━━━ Given records ━━━

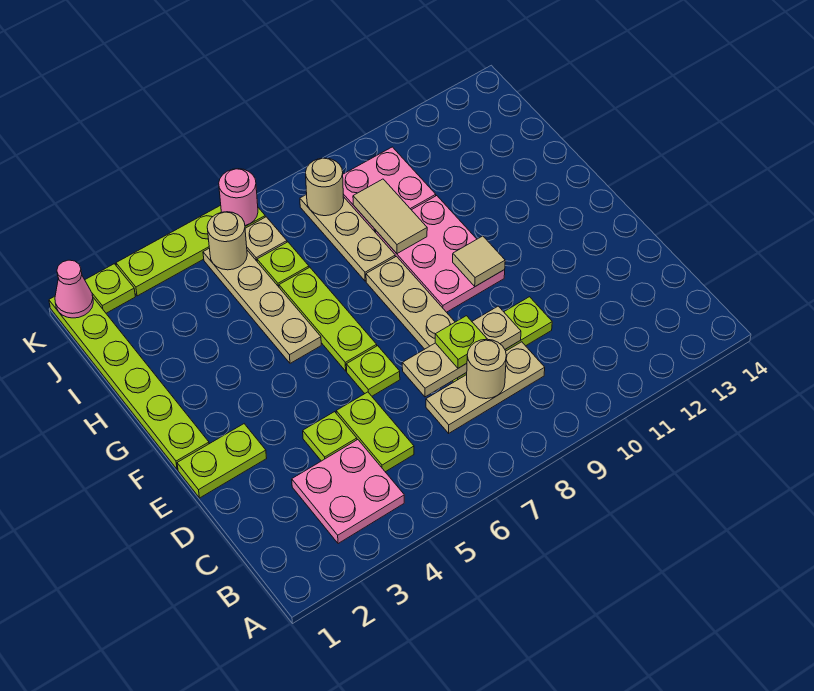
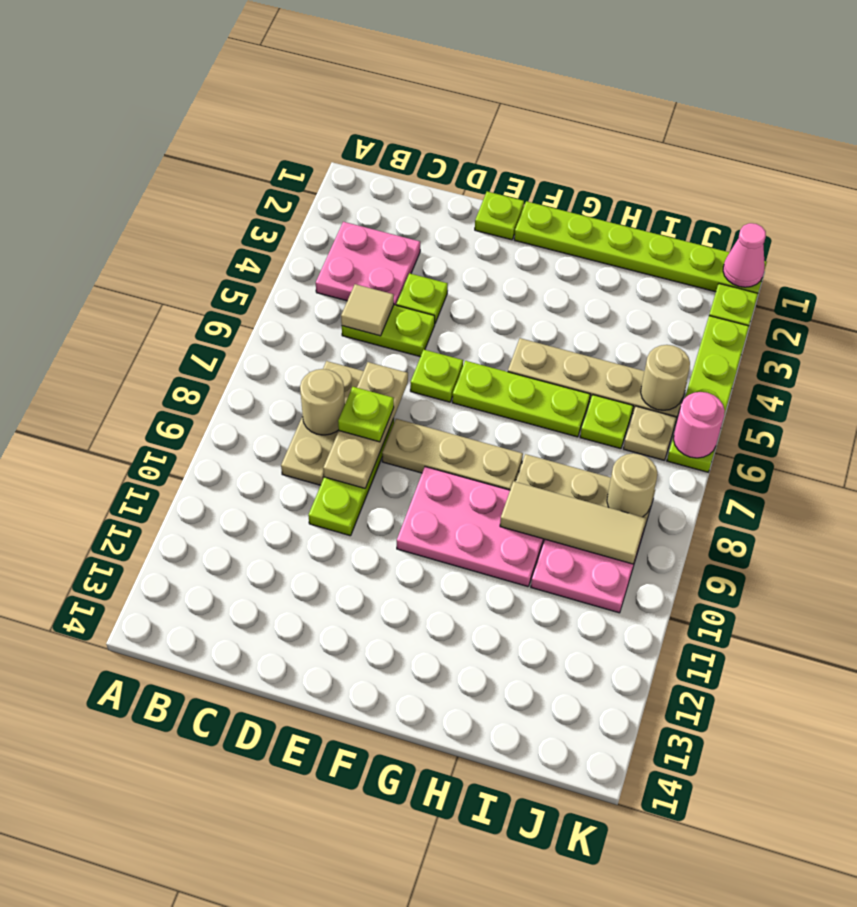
lime plate E1:E2 level 1 -> lime plate E1 level 1
tan tile F10 level 2 -> tan tile C5 level 2
tan tile H9:I9 level 2 -> tan tile H9:J9 level 2

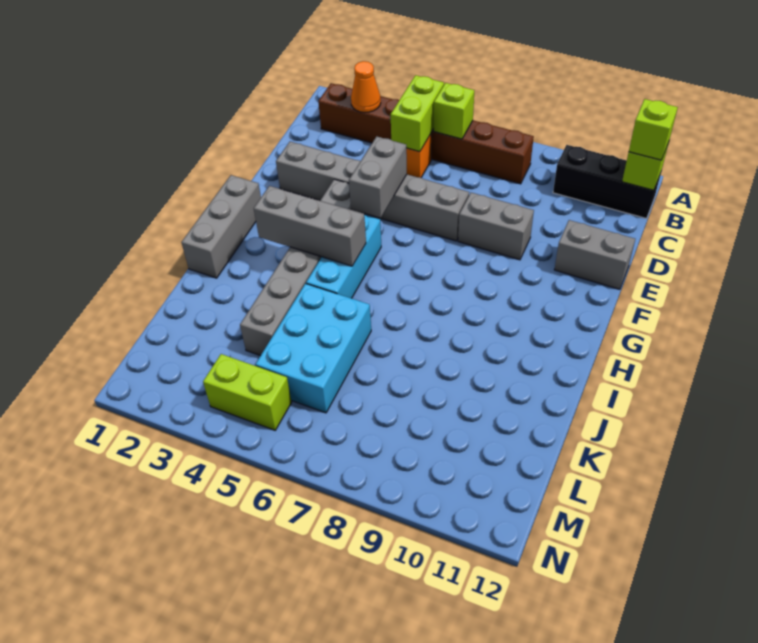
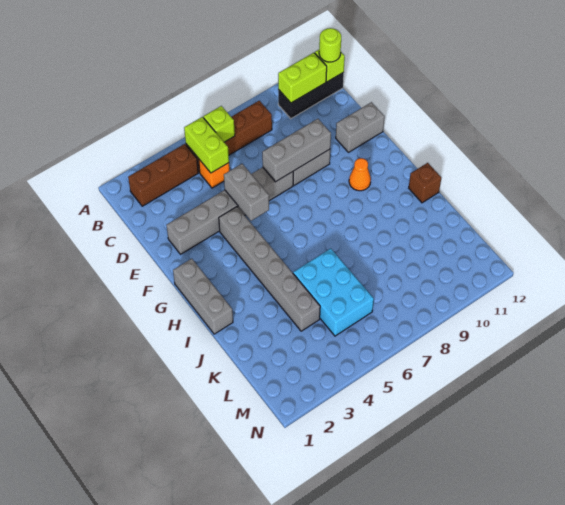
orange cone B3 level 2 -> orange cone G10 level 1
lime brick B12 level 3 -> lime round brick B12 level 3
cyan brick G5:I5 level 1 -> none
grey brick H3:H5 level 2 -> grey brick E7:E9 level 2
none -> brown brick I12 level 1
lime brick M4:M5 level 1 -> lime brick B10:B11 level 2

━━━

Once every line above has been checked for the string "tile", give the number of matching lines and nothing more.

2